• _Task statement_: The required output is the lines below from the line containing "purple egg: 3 -> 1" to the line containing "purple bowl: 6 -> 5", inclusive, retyped exactly. No other lines belong in it.

*** Opening of Data for the task ***

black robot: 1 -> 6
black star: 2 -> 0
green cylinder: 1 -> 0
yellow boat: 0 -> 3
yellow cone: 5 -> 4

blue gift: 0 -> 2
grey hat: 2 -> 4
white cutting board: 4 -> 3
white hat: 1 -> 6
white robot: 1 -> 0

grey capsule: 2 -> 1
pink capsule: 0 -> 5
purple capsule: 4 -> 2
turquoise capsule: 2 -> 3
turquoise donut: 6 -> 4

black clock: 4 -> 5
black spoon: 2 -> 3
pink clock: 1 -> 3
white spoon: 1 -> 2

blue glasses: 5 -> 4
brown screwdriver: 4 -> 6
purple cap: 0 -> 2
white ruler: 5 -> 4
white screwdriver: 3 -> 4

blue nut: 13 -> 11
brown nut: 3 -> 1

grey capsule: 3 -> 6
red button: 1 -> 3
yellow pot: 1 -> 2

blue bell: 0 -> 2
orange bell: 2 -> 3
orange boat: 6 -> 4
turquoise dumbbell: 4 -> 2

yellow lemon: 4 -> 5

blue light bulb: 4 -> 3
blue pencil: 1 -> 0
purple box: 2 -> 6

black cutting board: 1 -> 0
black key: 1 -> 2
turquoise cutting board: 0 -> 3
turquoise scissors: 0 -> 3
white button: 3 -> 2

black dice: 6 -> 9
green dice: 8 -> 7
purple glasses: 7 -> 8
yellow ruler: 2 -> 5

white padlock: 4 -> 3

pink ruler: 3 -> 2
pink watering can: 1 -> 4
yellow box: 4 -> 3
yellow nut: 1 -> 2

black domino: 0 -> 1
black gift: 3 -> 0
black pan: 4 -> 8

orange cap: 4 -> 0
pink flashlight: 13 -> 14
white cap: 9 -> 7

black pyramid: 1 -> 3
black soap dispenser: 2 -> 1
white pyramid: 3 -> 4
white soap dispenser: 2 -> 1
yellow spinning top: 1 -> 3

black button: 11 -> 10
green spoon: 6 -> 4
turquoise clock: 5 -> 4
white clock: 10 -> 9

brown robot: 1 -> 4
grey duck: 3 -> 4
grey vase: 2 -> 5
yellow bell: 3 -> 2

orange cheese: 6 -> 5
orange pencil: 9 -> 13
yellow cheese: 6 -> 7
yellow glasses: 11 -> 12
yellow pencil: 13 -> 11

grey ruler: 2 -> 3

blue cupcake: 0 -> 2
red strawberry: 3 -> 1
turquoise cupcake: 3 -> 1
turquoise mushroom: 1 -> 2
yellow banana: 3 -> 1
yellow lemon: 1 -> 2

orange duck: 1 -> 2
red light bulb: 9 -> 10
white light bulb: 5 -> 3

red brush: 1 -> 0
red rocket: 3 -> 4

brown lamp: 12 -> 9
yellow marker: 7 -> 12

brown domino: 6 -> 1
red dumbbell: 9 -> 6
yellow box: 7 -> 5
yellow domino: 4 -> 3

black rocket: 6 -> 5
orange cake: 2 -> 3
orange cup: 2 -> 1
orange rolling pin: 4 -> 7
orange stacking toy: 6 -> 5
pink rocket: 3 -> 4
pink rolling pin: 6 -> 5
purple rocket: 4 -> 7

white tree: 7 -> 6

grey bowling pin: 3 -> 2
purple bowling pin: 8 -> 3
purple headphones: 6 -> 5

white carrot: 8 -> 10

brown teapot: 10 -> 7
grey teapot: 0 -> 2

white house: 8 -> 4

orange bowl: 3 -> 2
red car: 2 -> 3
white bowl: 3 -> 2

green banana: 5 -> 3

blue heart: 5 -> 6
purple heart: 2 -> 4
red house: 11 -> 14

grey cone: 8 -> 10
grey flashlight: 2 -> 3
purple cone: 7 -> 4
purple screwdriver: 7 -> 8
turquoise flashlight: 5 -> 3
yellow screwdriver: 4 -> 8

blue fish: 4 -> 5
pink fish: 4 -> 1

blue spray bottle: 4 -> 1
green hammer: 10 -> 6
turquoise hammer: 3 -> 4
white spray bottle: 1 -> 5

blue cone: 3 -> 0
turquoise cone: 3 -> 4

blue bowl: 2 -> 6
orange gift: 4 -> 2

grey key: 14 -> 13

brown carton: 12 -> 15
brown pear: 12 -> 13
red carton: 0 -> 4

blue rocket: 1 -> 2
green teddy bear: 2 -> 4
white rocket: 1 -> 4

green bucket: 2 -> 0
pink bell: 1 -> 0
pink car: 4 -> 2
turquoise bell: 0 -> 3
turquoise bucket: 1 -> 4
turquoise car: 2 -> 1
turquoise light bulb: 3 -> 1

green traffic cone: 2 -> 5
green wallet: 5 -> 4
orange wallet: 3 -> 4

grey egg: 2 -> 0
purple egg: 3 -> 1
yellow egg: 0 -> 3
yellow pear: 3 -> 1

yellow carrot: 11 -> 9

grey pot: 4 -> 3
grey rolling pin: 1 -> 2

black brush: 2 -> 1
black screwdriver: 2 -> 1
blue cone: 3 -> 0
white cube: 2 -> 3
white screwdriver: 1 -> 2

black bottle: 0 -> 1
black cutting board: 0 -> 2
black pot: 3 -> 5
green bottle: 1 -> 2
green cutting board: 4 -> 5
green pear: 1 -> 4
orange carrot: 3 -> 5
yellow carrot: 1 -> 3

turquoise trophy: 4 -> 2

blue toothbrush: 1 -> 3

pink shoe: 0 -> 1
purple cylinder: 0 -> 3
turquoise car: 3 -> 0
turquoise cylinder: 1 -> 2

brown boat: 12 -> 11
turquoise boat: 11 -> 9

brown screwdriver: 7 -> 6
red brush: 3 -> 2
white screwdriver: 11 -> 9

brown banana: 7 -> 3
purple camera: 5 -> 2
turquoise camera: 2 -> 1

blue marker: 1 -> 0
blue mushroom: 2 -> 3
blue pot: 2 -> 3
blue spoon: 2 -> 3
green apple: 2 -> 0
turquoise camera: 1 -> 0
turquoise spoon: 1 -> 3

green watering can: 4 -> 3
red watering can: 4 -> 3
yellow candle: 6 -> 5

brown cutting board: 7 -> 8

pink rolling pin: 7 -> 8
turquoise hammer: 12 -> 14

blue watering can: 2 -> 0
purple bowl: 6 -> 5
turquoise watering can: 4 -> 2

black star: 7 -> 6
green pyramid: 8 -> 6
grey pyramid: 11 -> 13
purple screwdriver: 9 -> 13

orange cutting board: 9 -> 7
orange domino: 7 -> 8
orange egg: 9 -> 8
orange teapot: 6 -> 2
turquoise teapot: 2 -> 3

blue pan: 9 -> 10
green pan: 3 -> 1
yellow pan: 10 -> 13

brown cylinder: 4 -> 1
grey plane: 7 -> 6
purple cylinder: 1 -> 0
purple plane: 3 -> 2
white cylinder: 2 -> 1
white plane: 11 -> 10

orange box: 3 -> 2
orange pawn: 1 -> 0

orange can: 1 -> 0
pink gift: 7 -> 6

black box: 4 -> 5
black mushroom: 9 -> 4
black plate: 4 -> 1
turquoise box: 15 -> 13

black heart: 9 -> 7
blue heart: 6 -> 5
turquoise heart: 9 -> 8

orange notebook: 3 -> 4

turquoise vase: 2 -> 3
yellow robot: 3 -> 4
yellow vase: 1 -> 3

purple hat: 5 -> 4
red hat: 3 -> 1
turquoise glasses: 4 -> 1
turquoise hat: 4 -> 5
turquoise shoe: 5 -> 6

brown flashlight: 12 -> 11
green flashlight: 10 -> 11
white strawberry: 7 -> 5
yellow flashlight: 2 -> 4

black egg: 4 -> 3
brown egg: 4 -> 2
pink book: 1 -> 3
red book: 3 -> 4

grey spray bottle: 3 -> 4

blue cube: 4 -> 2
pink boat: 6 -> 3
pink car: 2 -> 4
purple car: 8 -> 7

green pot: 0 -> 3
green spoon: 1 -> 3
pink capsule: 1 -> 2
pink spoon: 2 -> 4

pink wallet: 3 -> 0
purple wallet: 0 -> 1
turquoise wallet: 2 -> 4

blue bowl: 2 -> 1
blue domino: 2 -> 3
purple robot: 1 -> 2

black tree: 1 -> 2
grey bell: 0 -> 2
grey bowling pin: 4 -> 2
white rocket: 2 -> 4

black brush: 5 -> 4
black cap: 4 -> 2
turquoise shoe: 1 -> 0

*** Close of Data for the task ***

• _Reply to the exercise_:
purple egg: 3 -> 1
yellow egg: 0 -> 3
yellow pear: 3 -> 1

yellow carrot: 11 -> 9

grey pot: 4 -> 3
grey rolling pin: 1 -> 2

black brush: 2 -> 1
black screwdriver: 2 -> 1
blue cone: 3 -> 0
white cube: 2 -> 3
white screwdriver: 1 -> 2

black bottle: 0 -> 1
black cutting board: 0 -> 2
black pot: 3 -> 5
green bottle: 1 -> 2
green cutting board: 4 -> 5
green pear: 1 -> 4
orange carrot: 3 -> 5
yellow carrot: 1 -> 3

turquoise trophy: 4 -> 2

blue toothbrush: 1 -> 3

pink shoe: 0 -> 1
purple cylinder: 0 -> 3
turquoise car: 3 -> 0
turquoise cylinder: 1 -> 2

brown boat: 12 -> 11
turquoise boat: 11 -> 9

brown screwdriver: 7 -> 6
red brush: 3 -> 2
white screwdriver: 11 -> 9

brown banana: 7 -> 3
purple camera: 5 -> 2
turquoise camera: 2 -> 1

blue marker: 1 -> 0
blue mushroom: 2 -> 3
blue pot: 2 -> 3
blue spoon: 2 -> 3
green apple: 2 -> 0
turquoise camera: 1 -> 0
turquoise spoon: 1 -> 3

green watering can: 4 -> 3
red watering can: 4 -> 3
yellow candle: 6 -> 5

brown cutting board: 7 -> 8

pink rolling pin: 7 -> 8
turquoise hammer: 12 -> 14

blue watering can: 2 -> 0
purple bowl: 6 -> 5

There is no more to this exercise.